◆ **Data provided**:
☆ ☆ ☆ ☆
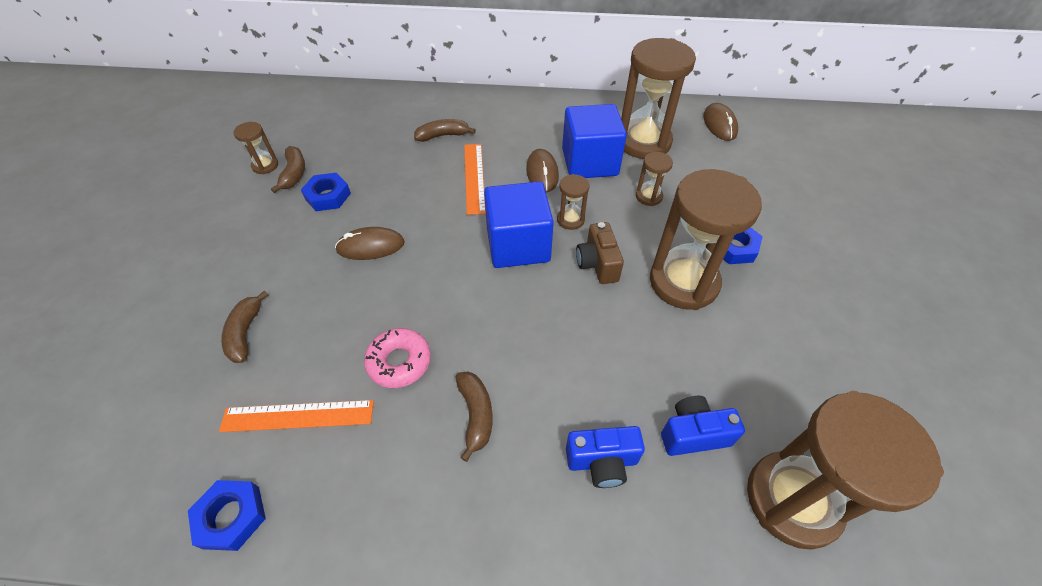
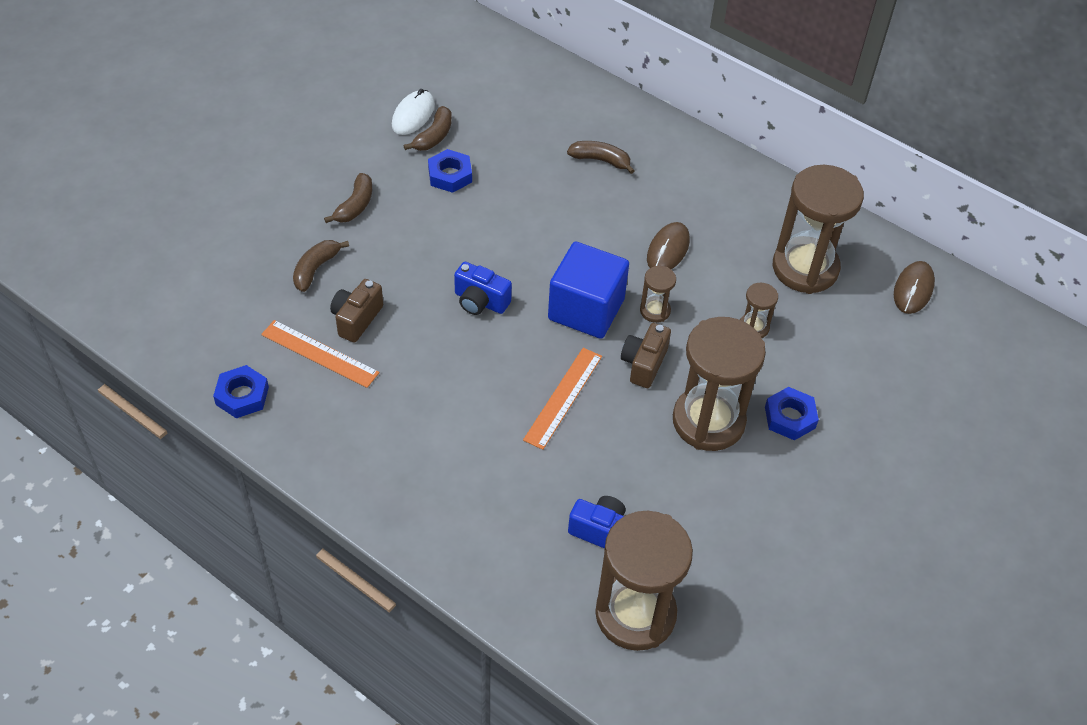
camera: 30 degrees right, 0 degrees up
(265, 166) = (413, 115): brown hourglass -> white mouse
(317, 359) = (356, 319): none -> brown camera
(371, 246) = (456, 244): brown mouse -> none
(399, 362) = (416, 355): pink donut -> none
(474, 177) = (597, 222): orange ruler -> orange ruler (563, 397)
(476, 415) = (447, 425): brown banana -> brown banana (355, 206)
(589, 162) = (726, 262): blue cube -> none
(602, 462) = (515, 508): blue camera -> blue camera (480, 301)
☆ ☆ ☆ ☆
◆ **Aim of the task**: Retype every record above exactly as written, but leave out the pictures.

◆ **Finished task**:
camera: 30 degrees right, 0 degrees up
(265, 166) = (413, 115): brown hourglass -> white mouse
(317, 359) = (356, 319): none -> brown camera
(371, 246) = (456, 244): brown mouse -> none
(399, 362) = (416, 355): pink donut -> none
(474, 177) = (597, 222): orange ruler -> orange ruler (563, 397)
(476, 415) = (447, 425): brown banana -> brown banana (355, 206)
(589, 162) = (726, 262): blue cube -> none
(602, 462) = (515, 508): blue camera -> blue camera (480, 301)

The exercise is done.